─── The data ───
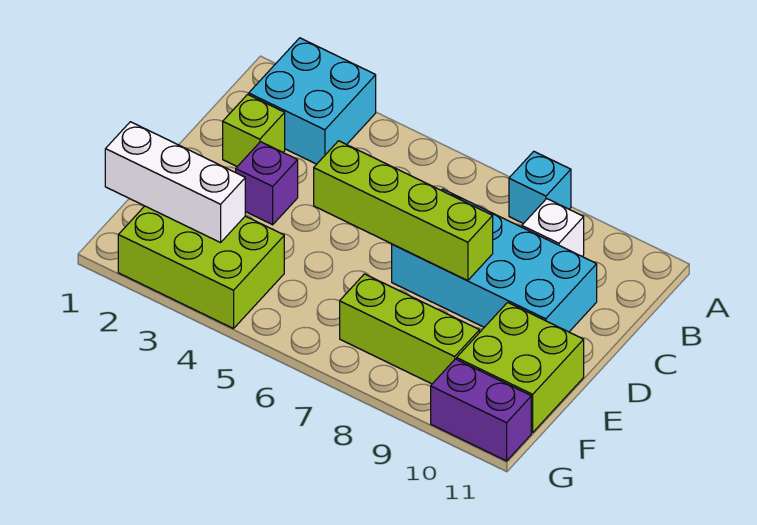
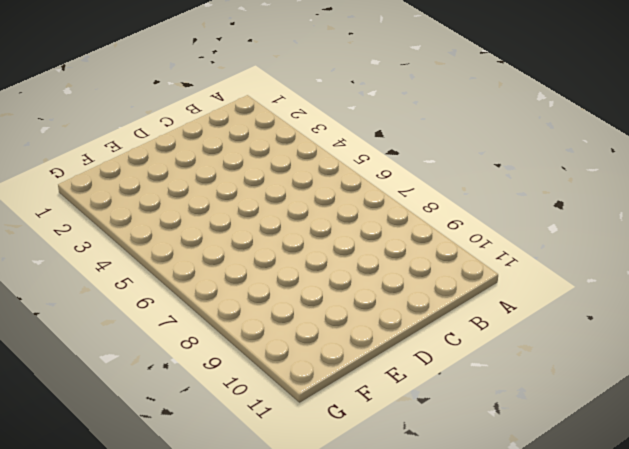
none -> cyan brick A2:B3 level 1
none -> cyan brick A8 level 1
none -> white brick B9 level 1

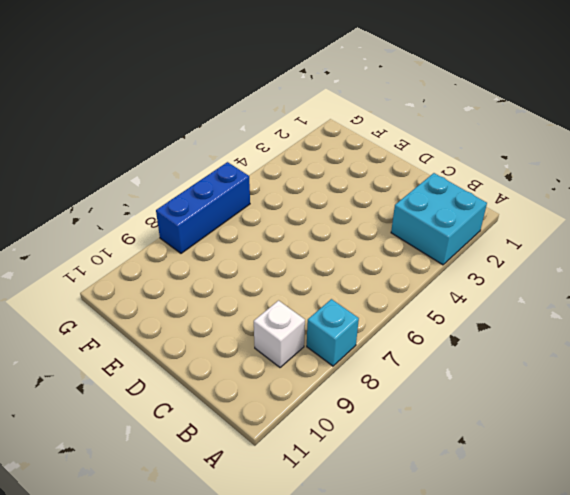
blue brick G6:G8 level 1 -> none
none -> lime brick C2 level 1
none -> cyan brick C7:D10 level 1
none -> purple brick D3 level 1

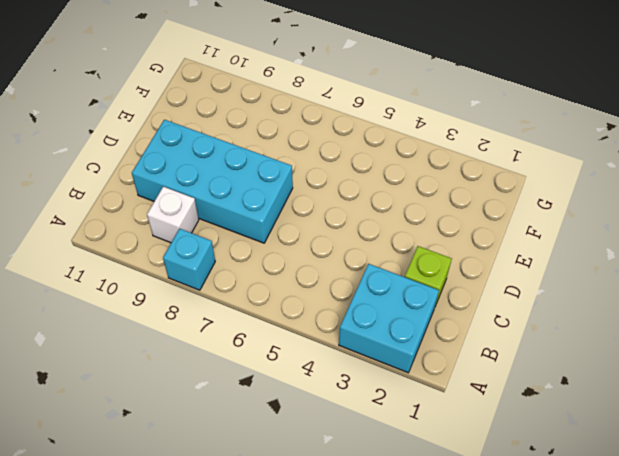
none -> purple brick D3 level 1
none -> lime brick E10:F11 level 1
none -> lime brick F2:G4 level 1

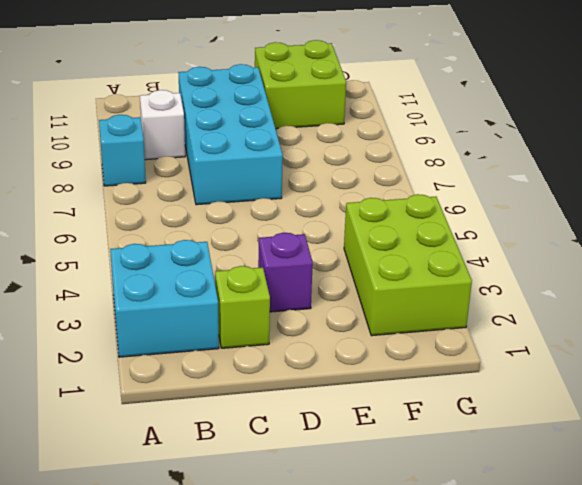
none -> lime brick F7:F9 level 1
none -> purple brick G10:G11 level 1
none -> lime brick D5:D8 level 2

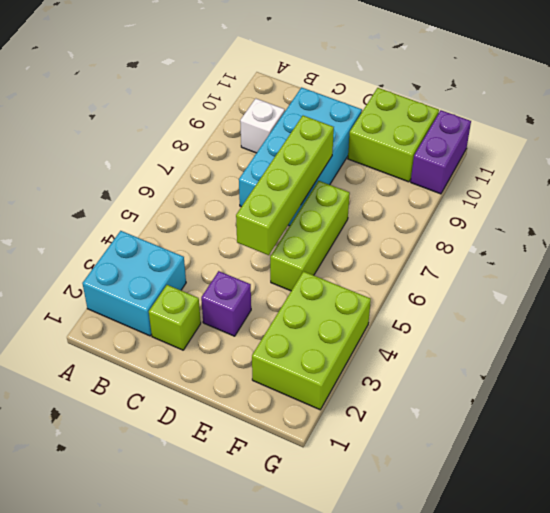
lime brick E5:E7 level 1 -> lime brick F7:F9 level 1
none -> cyan brick A8 level 1
none -> white brick F1:F3 level 2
───
* **Task prompt**: Every line above that holds the string "cyan" should be copied out.

* **Response area**:
none -> cyan brick A2:B3 level 1
none -> cyan brick A8 level 1
none -> cyan brick C7:D10 level 1
none -> cyan brick A8 level 1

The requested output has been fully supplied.